- TASK TO COMPLETE
Between the line containing "white flashlight [318,61,411,127]" and the line containing "green scissors [504,315,601,433]" lies a run of lines; give that run again exactly, with both of those lines, and nothing else from the entries below.

- RECORDS SUPPLIED

----

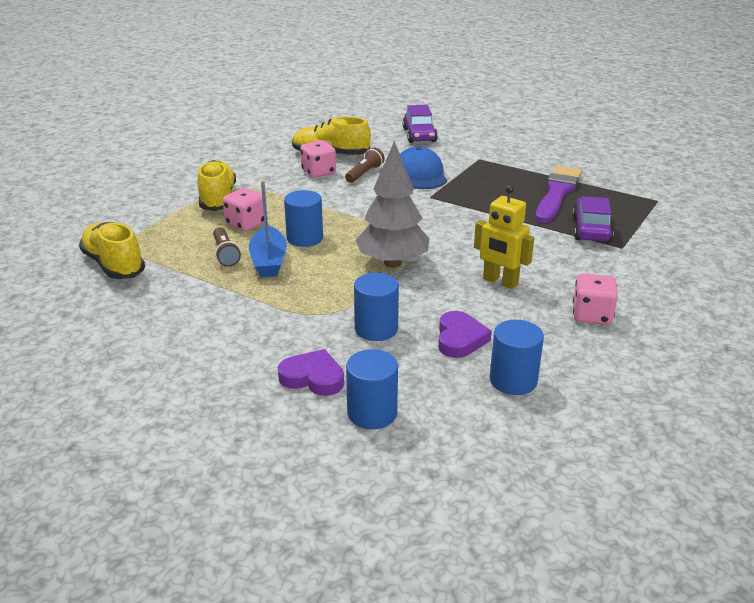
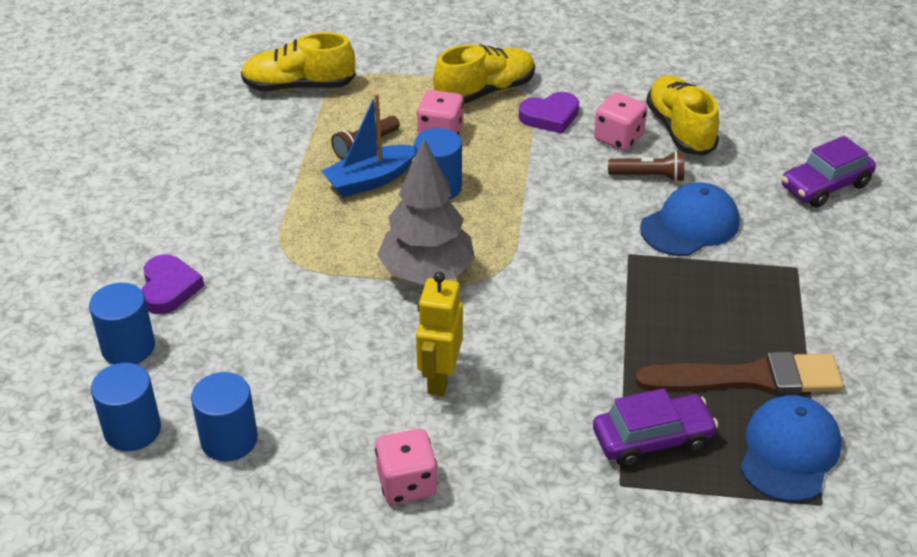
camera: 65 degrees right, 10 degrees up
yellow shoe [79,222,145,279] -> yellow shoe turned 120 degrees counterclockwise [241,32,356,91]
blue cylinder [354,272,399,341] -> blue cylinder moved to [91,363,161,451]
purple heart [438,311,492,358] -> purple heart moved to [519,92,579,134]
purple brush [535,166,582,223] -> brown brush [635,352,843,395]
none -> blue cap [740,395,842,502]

----

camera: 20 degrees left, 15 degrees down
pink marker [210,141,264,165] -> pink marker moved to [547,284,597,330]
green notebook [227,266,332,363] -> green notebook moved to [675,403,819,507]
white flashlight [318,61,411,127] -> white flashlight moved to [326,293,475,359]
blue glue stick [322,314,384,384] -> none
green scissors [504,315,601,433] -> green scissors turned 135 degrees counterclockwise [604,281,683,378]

----

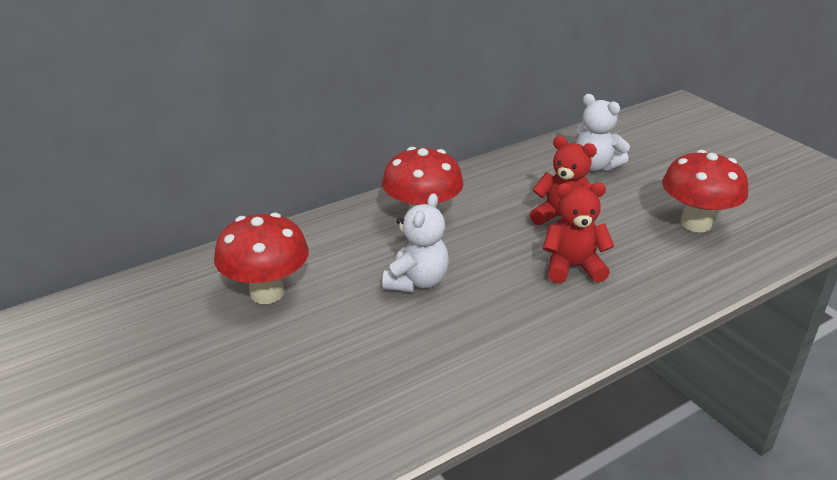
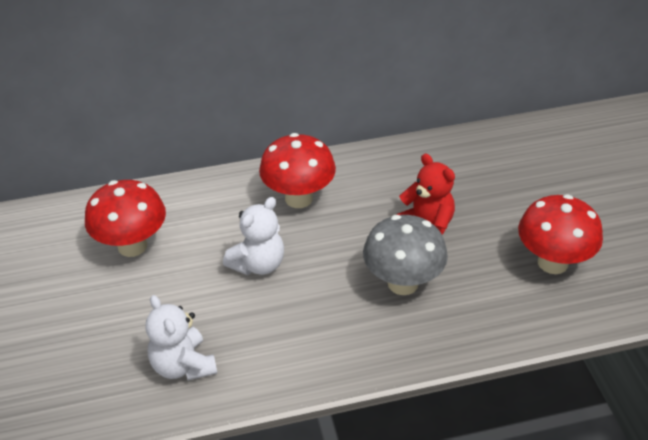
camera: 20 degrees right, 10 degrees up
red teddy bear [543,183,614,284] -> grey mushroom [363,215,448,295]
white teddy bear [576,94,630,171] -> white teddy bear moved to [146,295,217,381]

----

- OUTPUT OF THE EXERCISE
white flashlight [318,61,411,127] -> white flashlight moved to [326,293,475,359]
blue glue stick [322,314,384,384] -> none
green scissors [504,315,601,433] -> green scissors turned 135 degrees counterclockwise [604,281,683,378]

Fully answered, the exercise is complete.